=== Instructions for the task ===
Before copying, remove every picture, and then repeat all entries below precisely as written.

=== Provided records ===
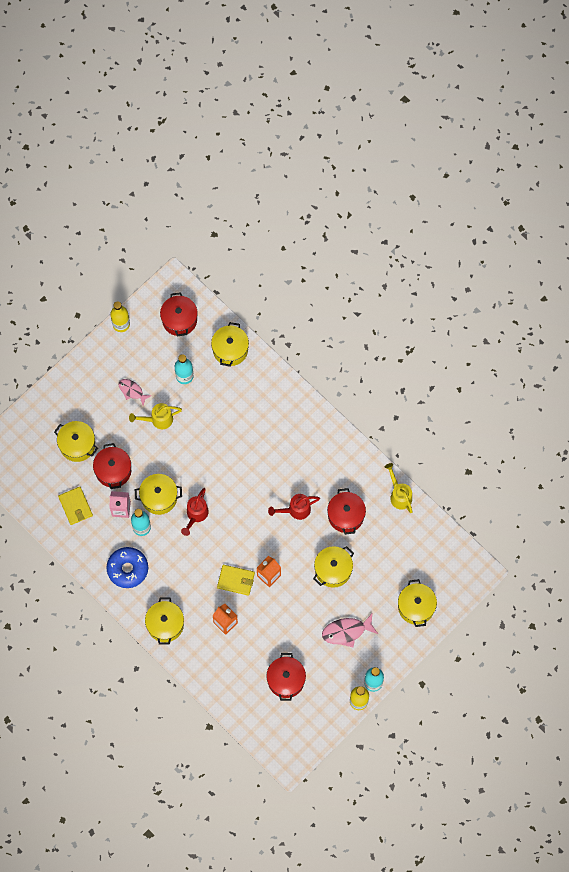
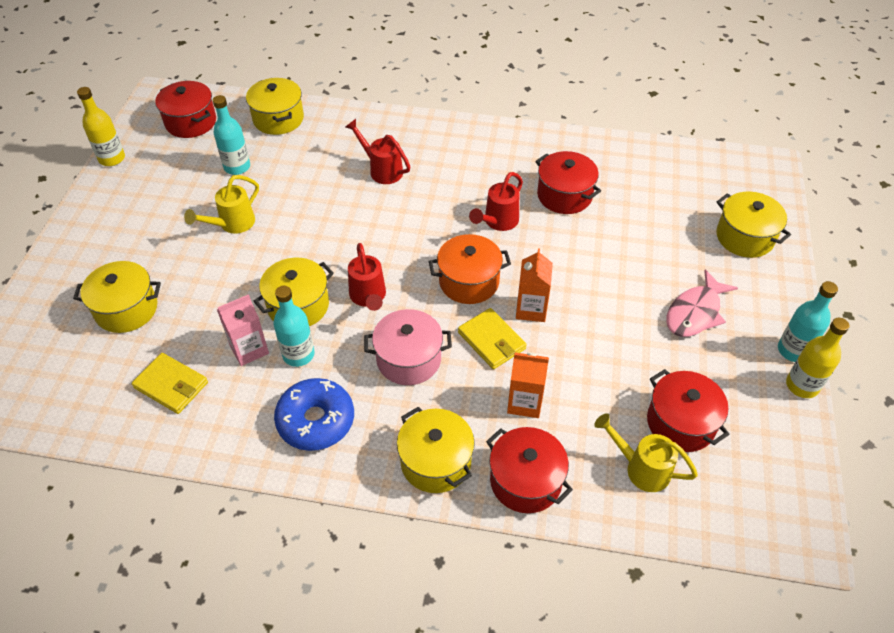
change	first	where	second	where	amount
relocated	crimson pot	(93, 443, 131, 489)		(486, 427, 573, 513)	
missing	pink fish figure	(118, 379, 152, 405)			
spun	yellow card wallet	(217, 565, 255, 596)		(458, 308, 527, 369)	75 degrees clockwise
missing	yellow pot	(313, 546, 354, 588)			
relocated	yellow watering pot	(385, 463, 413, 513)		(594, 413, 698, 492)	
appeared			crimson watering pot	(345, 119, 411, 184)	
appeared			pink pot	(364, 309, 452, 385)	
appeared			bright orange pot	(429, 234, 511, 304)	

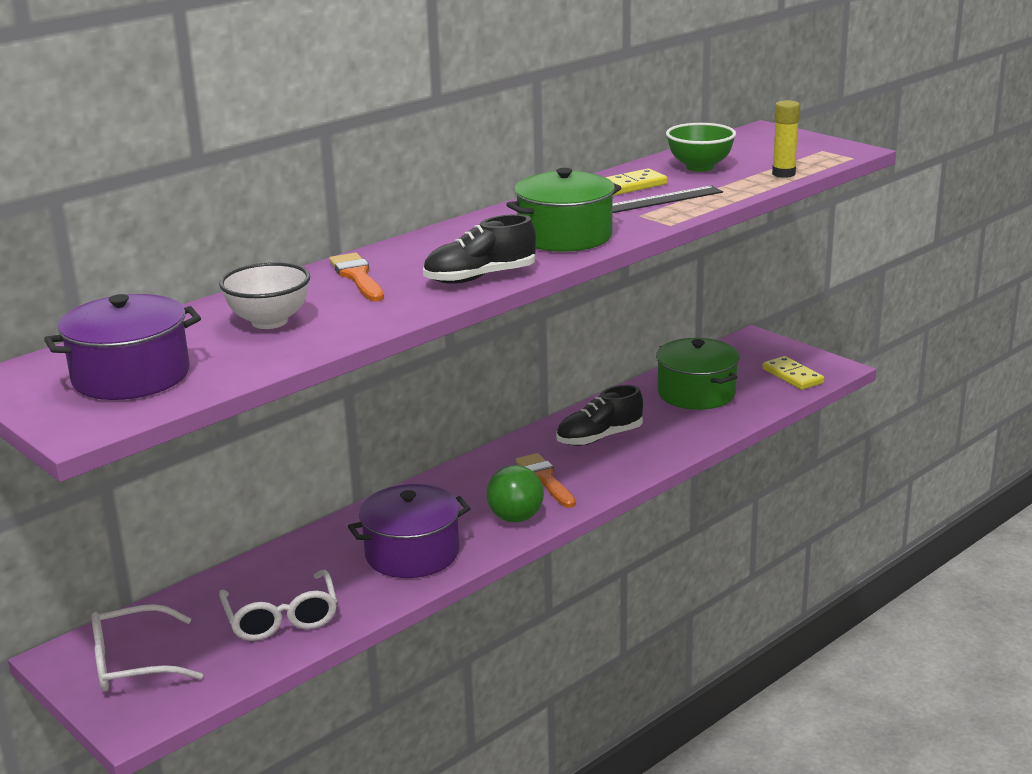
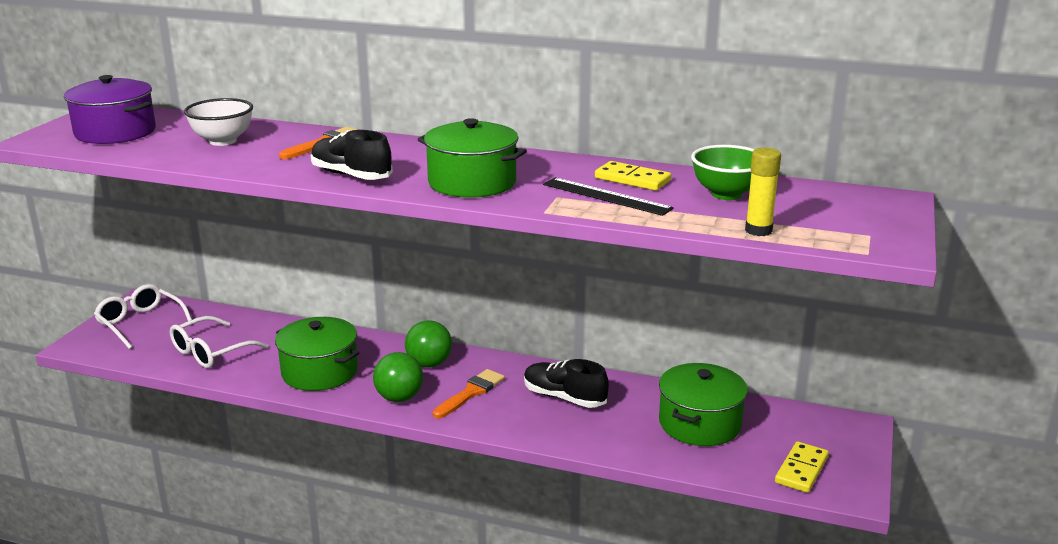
change	first	where	second	where	amount
colour	violet pot	(348, 484, 471, 578)	leaf-green pot	(275, 317, 359, 391)	
appeared			leaf-green ball	(405, 320, 452, 368)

=== Task output ===
change	first	where	second	where	amount
relocated	crimson pot	(93, 443, 131, 489)		(486, 427, 573, 513)	
missing	pink fish figure	(118, 379, 152, 405)			
spun	yellow card wallet	(217, 565, 255, 596)		(458, 308, 527, 369)	75 degrees clockwise
missing	yellow pot	(313, 546, 354, 588)			
relocated	yellow watering pot	(385, 463, 413, 513)		(594, 413, 698, 492)	
appeared			crimson watering pot	(345, 119, 411, 184)	
appeared			pink pot	(364, 309, 452, 385)	
appeared			bright orange pot	(429, 234, 511, 304)	

change	first	where	second	where	amount
colour	violet pot	(348, 484, 471, 578)	leaf-green pot	(275, 317, 359, 391)	
appeared			leaf-green ball	(405, 320, 452, 368)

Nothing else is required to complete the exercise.